• [Exercise aim] Copy out exactly the lines below that run from the one holding "purple semicircle: (774, 101)" to the one holding "cyan cross: (636, 517) -> (383, 293), moved", keeping both of those lines and no others.

++++ Supplied entries ++++

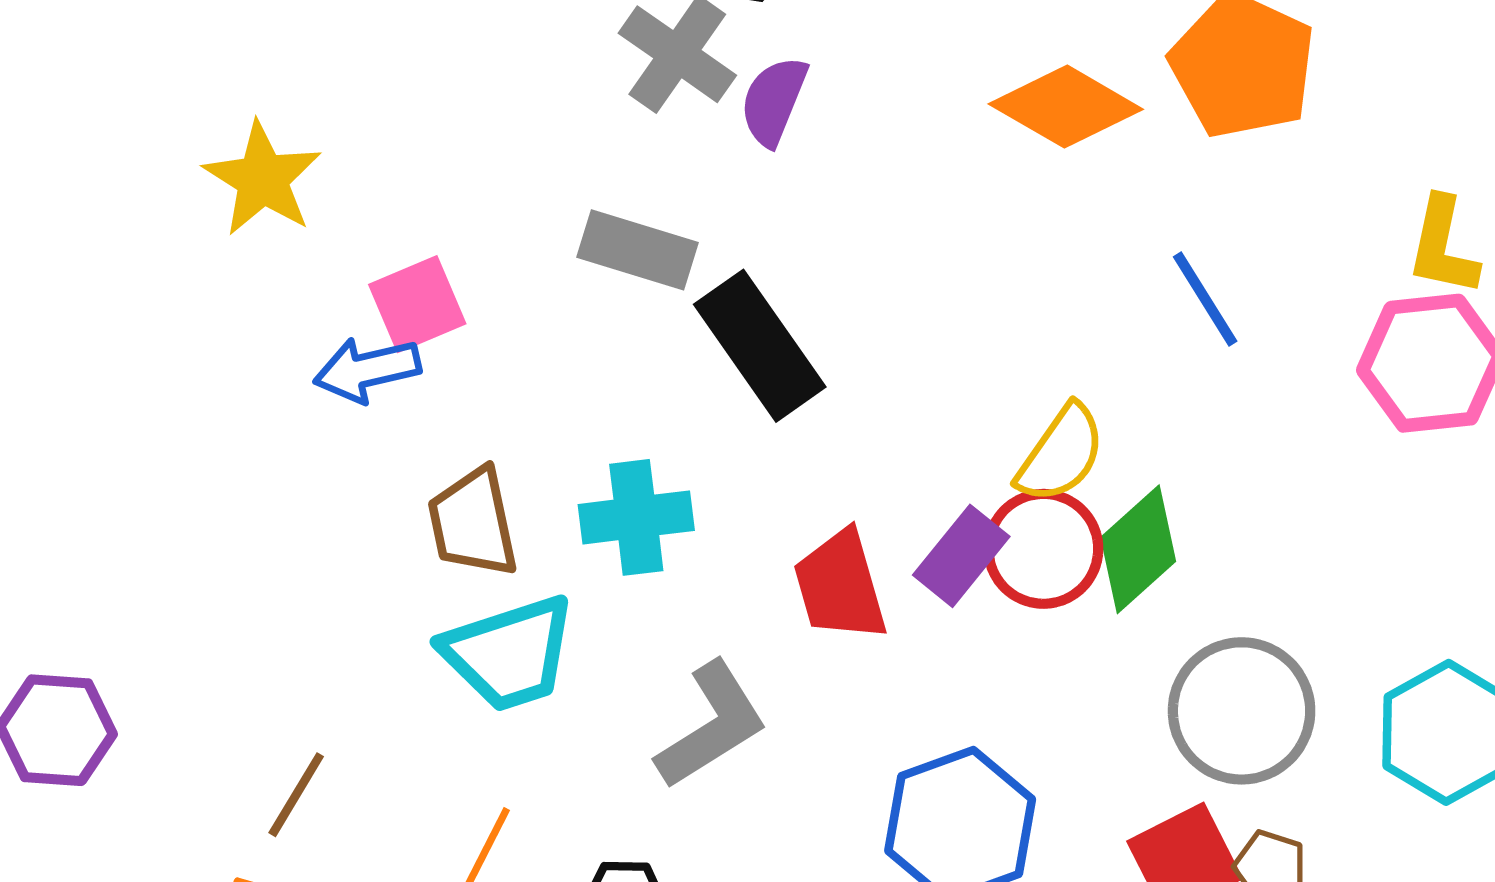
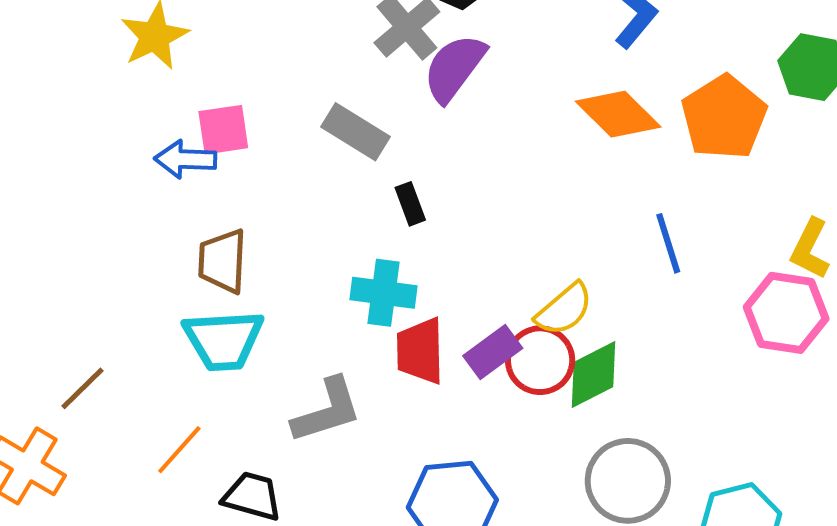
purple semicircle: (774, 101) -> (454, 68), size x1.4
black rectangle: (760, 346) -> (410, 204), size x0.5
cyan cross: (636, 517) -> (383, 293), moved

++++
++++ Supplied entries ++++

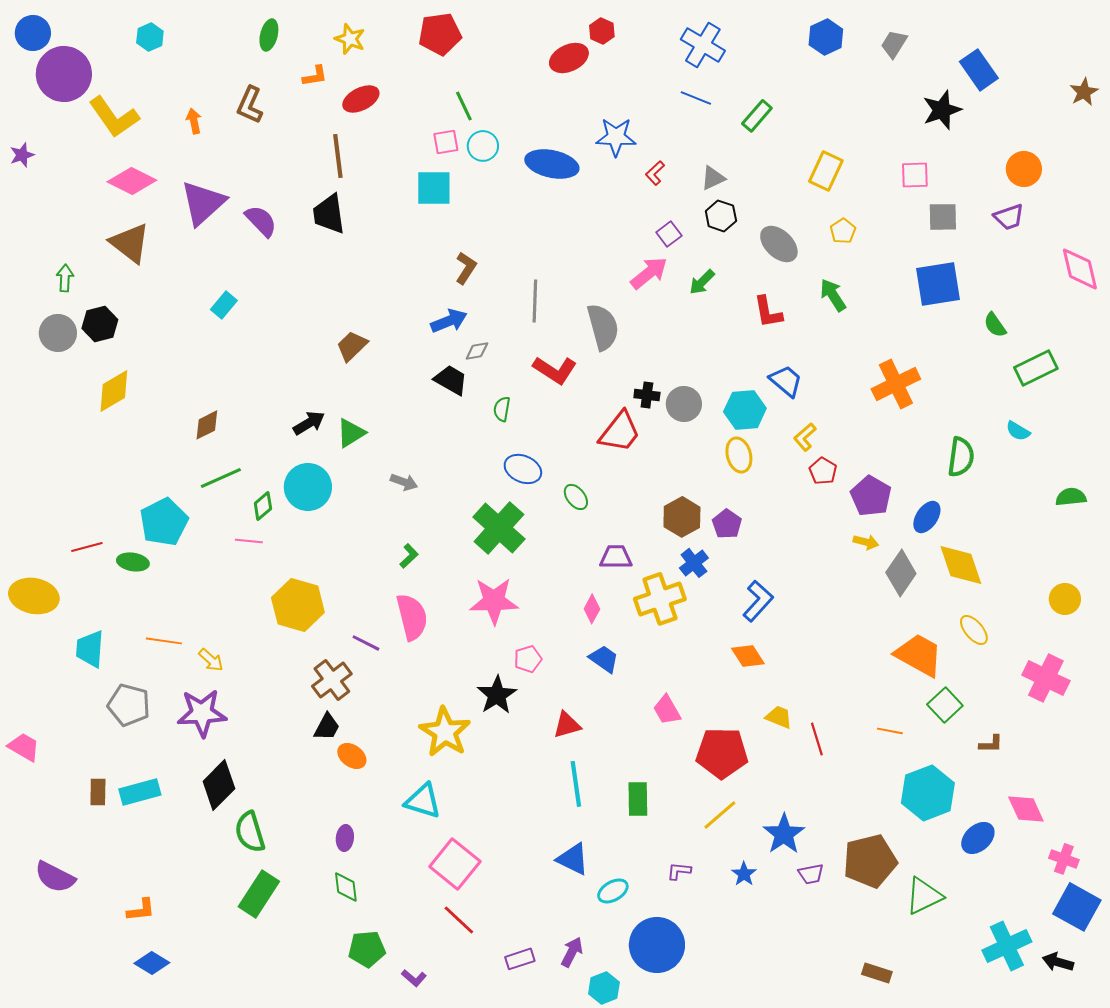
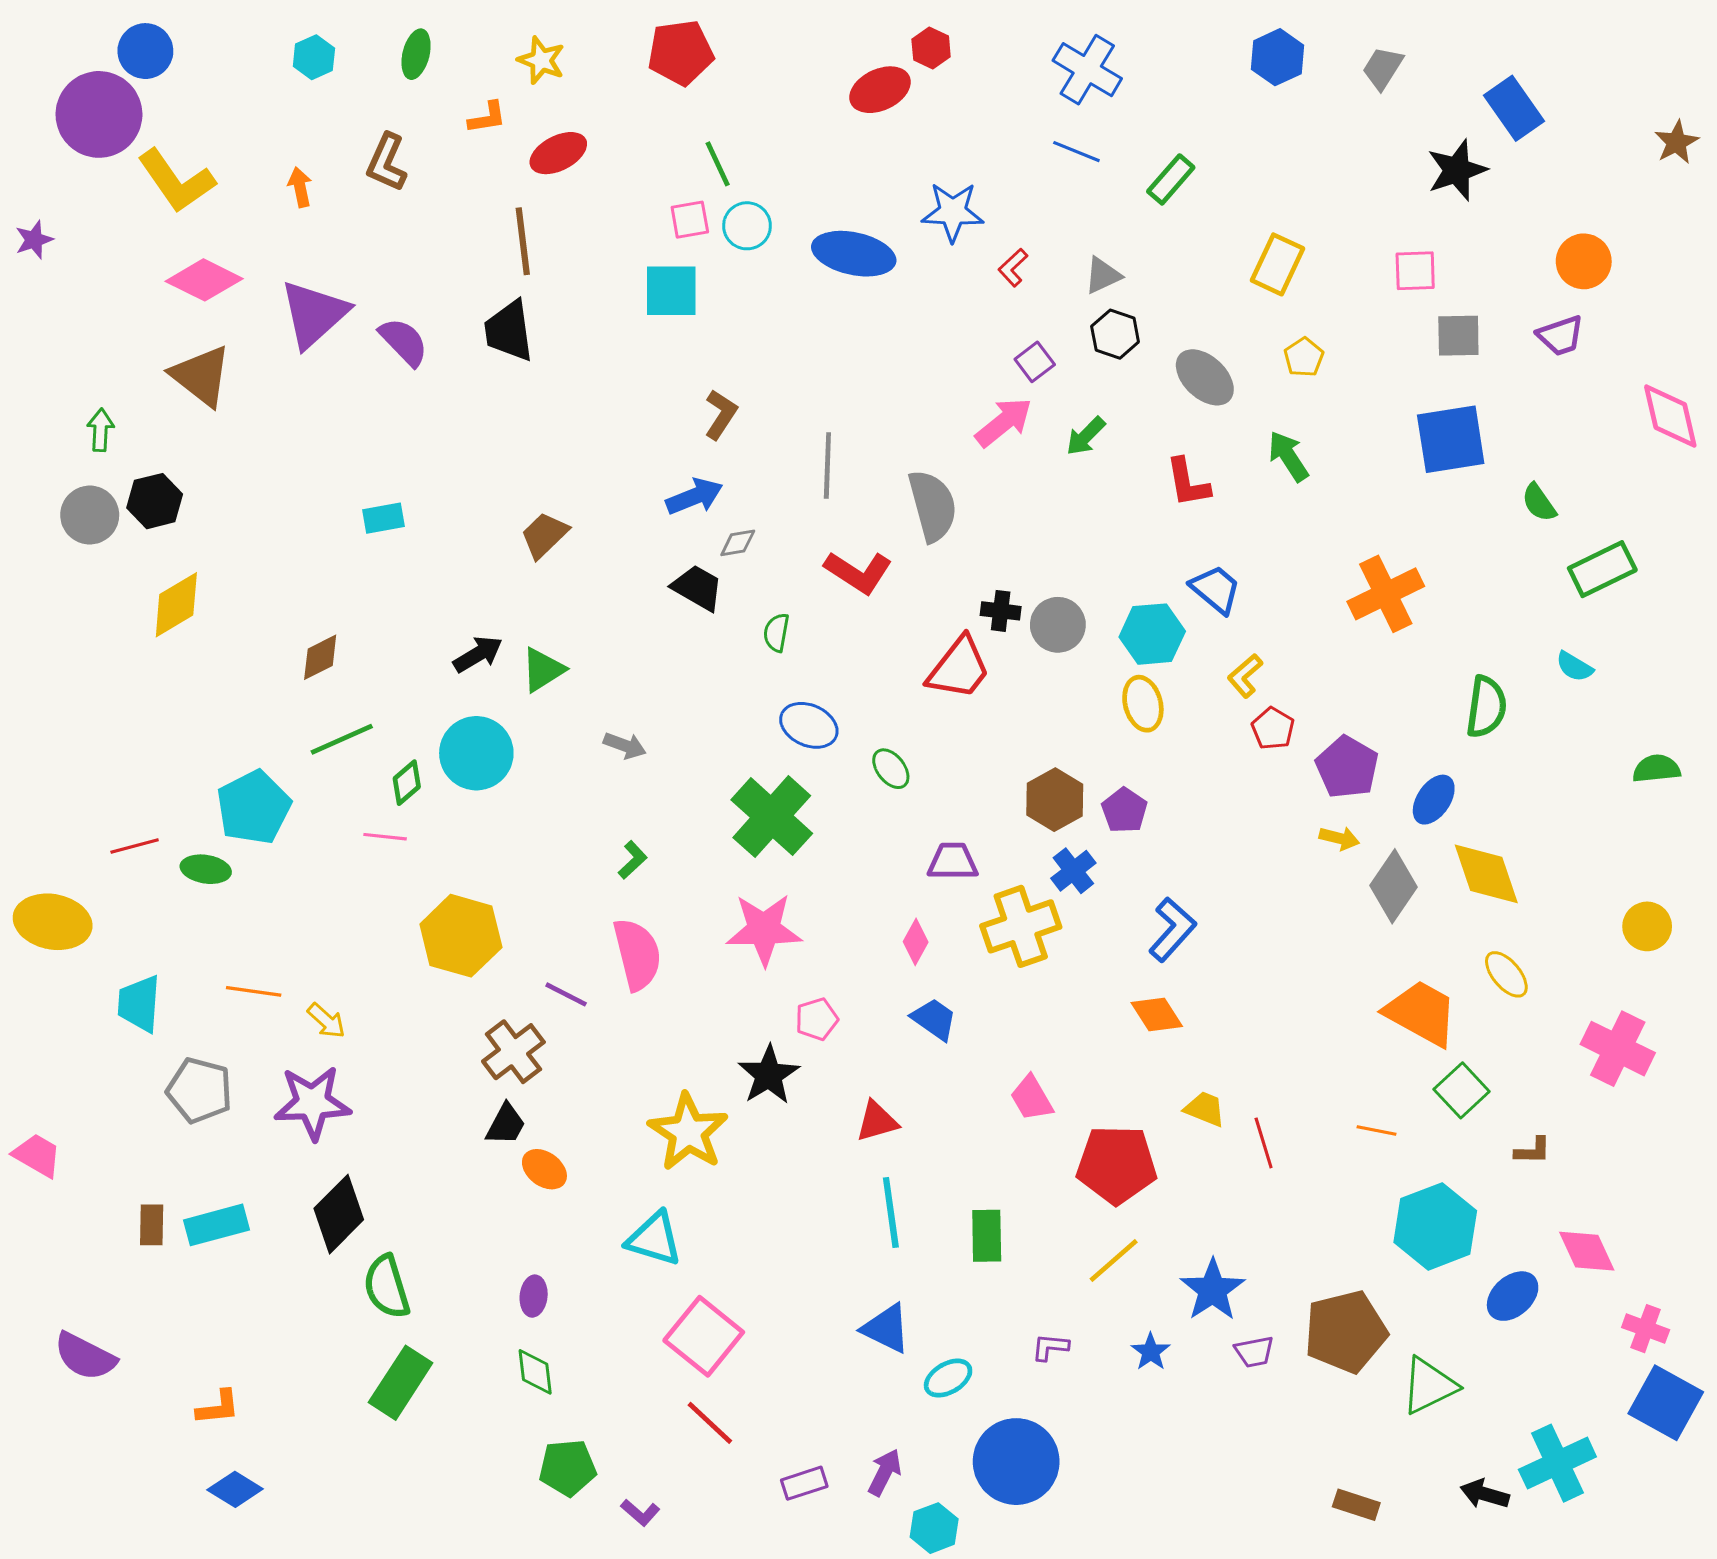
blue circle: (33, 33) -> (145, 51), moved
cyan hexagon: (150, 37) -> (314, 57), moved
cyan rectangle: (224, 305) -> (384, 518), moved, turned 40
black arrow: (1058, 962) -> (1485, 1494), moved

++++
++++ Supplied entries ++++

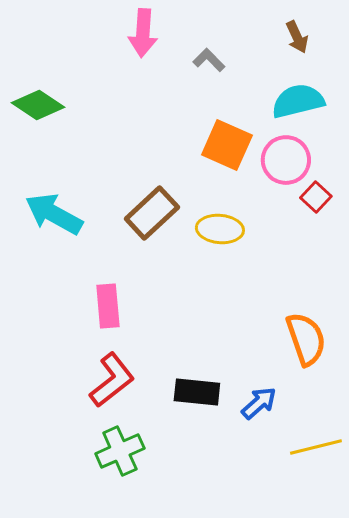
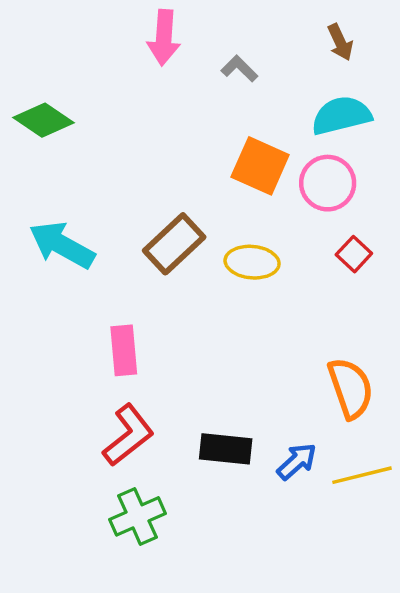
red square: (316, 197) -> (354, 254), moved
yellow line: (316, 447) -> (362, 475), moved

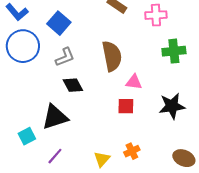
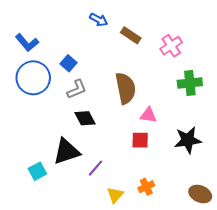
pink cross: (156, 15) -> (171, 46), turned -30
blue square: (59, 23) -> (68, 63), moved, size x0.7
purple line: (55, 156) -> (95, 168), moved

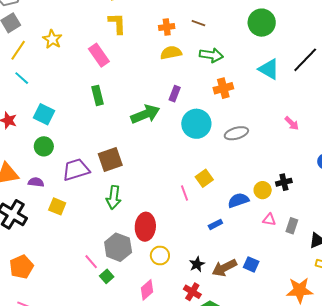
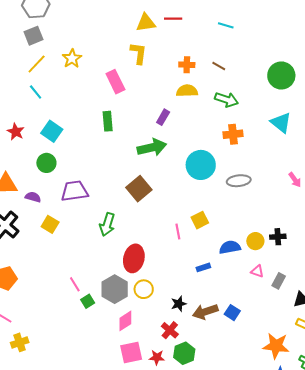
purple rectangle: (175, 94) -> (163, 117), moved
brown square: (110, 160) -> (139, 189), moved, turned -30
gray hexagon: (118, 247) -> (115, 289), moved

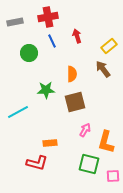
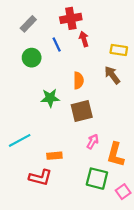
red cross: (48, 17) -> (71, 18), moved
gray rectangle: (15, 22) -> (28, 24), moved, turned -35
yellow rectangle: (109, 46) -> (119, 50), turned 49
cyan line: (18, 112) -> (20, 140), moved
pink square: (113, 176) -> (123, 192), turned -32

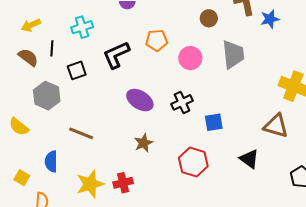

++++

• [Completed task]
purple semicircle: (774, 101) -> (454, 68), size x1.4
black rectangle: (760, 346) -> (410, 204), size x0.5
cyan cross: (636, 517) -> (383, 293), moved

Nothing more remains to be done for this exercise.